Try it
Exactly as they appear, reproduce the lines from the one holding "type=insert; after=black drum; pos2=190,485" through the last line of the material below.
◇ ◇ ◇ ◇
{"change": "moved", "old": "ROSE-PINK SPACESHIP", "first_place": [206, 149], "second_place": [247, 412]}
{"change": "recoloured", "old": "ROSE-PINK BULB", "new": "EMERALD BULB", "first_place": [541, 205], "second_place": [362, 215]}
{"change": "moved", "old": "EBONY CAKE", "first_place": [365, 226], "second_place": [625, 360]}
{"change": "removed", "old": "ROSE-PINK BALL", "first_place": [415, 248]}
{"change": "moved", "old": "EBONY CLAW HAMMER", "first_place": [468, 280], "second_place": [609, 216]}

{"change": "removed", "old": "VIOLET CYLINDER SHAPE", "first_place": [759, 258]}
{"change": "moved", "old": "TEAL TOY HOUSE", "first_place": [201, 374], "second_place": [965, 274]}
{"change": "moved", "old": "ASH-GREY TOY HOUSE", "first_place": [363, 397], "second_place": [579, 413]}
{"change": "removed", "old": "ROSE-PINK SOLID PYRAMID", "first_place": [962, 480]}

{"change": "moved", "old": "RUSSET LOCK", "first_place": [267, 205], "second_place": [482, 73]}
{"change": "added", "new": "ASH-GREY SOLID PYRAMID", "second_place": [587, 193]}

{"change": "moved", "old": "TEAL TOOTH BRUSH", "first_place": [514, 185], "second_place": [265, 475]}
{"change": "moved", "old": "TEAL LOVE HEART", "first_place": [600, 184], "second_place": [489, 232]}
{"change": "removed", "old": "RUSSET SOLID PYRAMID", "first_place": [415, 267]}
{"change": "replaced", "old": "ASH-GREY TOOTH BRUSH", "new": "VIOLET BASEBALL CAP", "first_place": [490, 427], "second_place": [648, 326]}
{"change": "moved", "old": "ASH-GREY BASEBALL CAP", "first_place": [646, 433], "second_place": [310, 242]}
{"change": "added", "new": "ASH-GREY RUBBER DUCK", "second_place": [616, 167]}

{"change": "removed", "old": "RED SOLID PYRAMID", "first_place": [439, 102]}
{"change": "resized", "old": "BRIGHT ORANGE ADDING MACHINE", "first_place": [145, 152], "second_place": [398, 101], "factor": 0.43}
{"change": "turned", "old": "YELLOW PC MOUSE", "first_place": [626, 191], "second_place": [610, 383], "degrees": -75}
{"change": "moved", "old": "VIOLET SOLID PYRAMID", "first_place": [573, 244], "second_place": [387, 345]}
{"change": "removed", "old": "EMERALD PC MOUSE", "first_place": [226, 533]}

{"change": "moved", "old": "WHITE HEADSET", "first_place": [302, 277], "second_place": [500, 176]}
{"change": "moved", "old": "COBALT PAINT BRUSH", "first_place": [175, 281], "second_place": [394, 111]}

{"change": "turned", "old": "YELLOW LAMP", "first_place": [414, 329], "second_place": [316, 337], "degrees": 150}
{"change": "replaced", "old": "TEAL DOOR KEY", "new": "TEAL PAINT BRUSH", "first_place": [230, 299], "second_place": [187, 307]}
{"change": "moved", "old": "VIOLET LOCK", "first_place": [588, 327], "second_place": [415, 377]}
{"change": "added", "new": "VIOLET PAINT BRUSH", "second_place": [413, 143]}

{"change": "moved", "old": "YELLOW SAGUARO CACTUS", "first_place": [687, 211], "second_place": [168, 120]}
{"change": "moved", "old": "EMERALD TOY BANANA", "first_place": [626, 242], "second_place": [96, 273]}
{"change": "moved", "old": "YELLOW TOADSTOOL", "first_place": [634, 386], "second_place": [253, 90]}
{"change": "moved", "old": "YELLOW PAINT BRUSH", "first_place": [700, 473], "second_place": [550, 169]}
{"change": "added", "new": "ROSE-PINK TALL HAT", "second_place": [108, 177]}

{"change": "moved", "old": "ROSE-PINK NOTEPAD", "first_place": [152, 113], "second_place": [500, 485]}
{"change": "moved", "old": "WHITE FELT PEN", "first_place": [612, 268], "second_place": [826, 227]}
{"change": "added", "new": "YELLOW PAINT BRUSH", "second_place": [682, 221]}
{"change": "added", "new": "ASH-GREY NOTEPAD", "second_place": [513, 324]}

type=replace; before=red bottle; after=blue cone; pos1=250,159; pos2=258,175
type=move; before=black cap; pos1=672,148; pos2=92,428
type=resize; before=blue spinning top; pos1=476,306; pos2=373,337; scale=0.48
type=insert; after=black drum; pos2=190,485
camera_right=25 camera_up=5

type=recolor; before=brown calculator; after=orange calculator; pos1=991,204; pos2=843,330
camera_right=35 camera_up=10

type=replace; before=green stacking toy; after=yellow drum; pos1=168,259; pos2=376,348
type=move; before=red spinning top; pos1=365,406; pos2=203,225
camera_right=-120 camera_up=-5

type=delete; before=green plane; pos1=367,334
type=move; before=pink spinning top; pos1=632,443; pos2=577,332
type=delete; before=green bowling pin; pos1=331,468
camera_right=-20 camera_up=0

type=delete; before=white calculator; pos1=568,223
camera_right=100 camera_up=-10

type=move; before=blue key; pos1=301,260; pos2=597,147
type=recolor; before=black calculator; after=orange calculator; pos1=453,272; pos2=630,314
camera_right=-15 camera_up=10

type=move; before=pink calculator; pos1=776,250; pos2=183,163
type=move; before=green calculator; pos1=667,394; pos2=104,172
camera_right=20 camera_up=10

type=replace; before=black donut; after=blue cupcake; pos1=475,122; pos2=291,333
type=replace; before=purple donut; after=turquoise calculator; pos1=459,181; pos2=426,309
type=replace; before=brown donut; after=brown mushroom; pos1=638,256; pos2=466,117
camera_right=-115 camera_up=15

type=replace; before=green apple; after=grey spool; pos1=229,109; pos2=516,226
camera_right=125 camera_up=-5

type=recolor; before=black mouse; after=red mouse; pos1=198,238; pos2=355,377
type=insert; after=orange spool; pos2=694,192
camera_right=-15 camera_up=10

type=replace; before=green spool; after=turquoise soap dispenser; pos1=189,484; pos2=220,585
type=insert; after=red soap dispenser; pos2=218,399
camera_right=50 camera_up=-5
◇ ◇ ◇ ◇
Solution for this task
type=insert; after=black drum; pos2=190,485
camera_right=25 camera_up=5

type=recolor; before=brown calculator; after=orange calculator; pos1=991,204; pos2=843,330
camera_right=35 camera_up=10

type=replace; before=green stacking toy; after=yellow drum; pos1=168,259; pos2=376,348
type=move; before=red spinning top; pos1=365,406; pos2=203,225
camera_right=-120 camera_up=-5

type=delete; before=green plane; pos1=367,334
type=move; before=pink spinning top; pos1=632,443; pos2=577,332
type=delete; before=green bowling pin; pos1=331,468
camera_right=-20 camera_up=0

type=delete; before=white calculator; pos1=568,223
camera_right=100 camera_up=-10

type=move; before=blue key; pos1=301,260; pos2=597,147
type=recolor; before=black calculator; after=orange calculator; pos1=453,272; pos2=630,314
camera_right=-15 camera_up=10

type=move; before=pink calculator; pos1=776,250; pos2=183,163
type=move; before=green calculator; pos1=667,394; pos2=104,172
camera_right=20 camera_up=10

type=replace; before=black donut; after=blue cupcake; pos1=475,122; pos2=291,333
type=replace; before=purple donut; after=turquoise calculator; pos1=459,181; pos2=426,309
type=replace; before=brown donut; after=brown mushroom; pos1=638,256; pos2=466,117
camera_right=-115 camera_up=15

type=replace; before=green apple; after=grey spool; pos1=229,109; pos2=516,226
camera_right=125 camera_up=-5

type=recolor; before=black mouse; after=red mouse; pos1=198,238; pos2=355,377
type=insert; after=orange spool; pos2=694,192
camera_right=-15 camera_up=10

type=replace; before=green spool; after=turquoise soap dispenser; pos1=189,484; pos2=220,585
type=insert; after=red soap dispenser; pos2=218,399
camera_right=50 camera_up=-5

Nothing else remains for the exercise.